▸ **Data section**
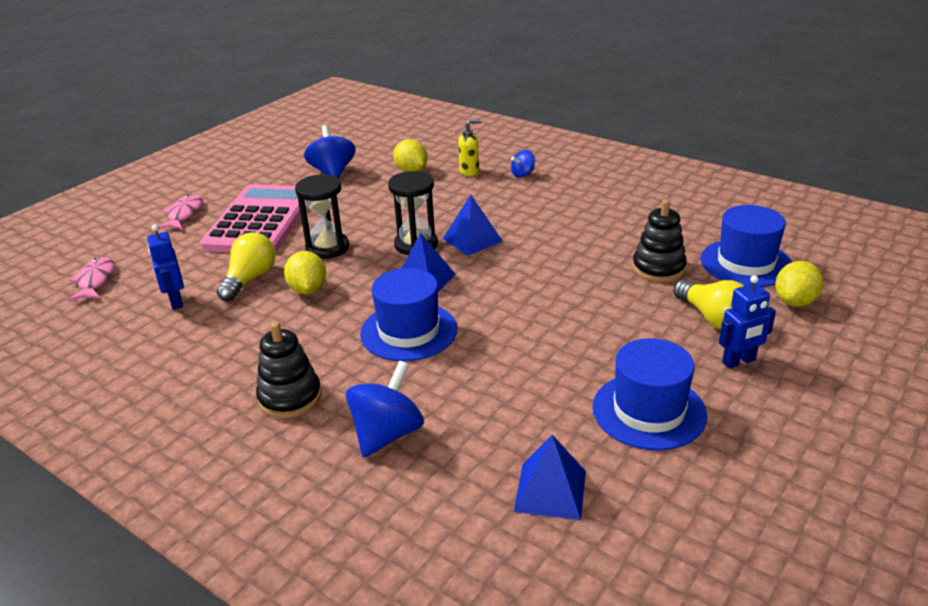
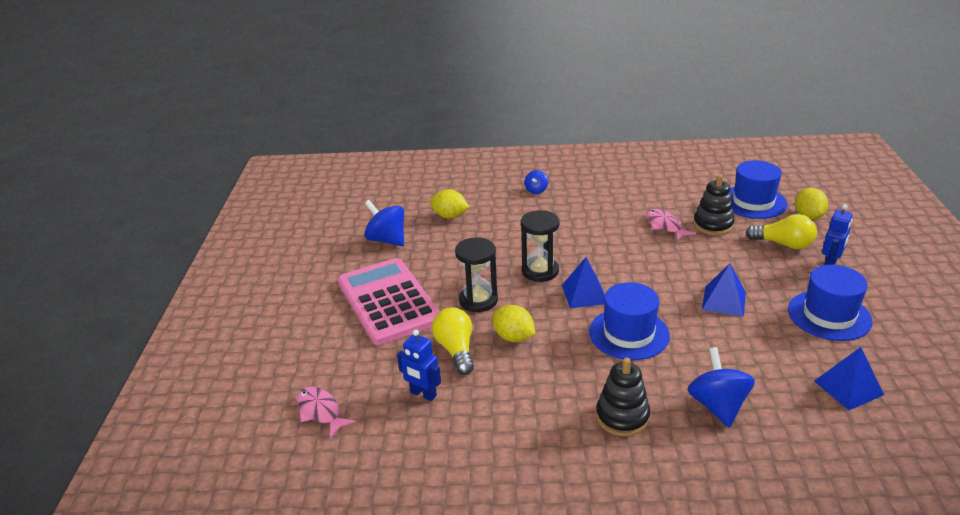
camera: 35 degrees left, 0 degrees up
(184, 214) = (310, 323): pink fish -> pink fish (665, 226)
(469, 171) = (494, 201): yellow soap dispenser -> none
(472, 240) = (573, 251): blue pyramid -> blue pyramid (724, 301)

▸ **Assignment**
A word-for-word copy of the data, without its pictures, is what is needed.

▸ **Result**
camera: 35 degrees left, 0 degrees up
(184, 214) = (310, 323): pink fish -> pink fish (665, 226)
(469, 171) = (494, 201): yellow soap dispenser -> none
(472, 240) = (573, 251): blue pyramid -> blue pyramid (724, 301)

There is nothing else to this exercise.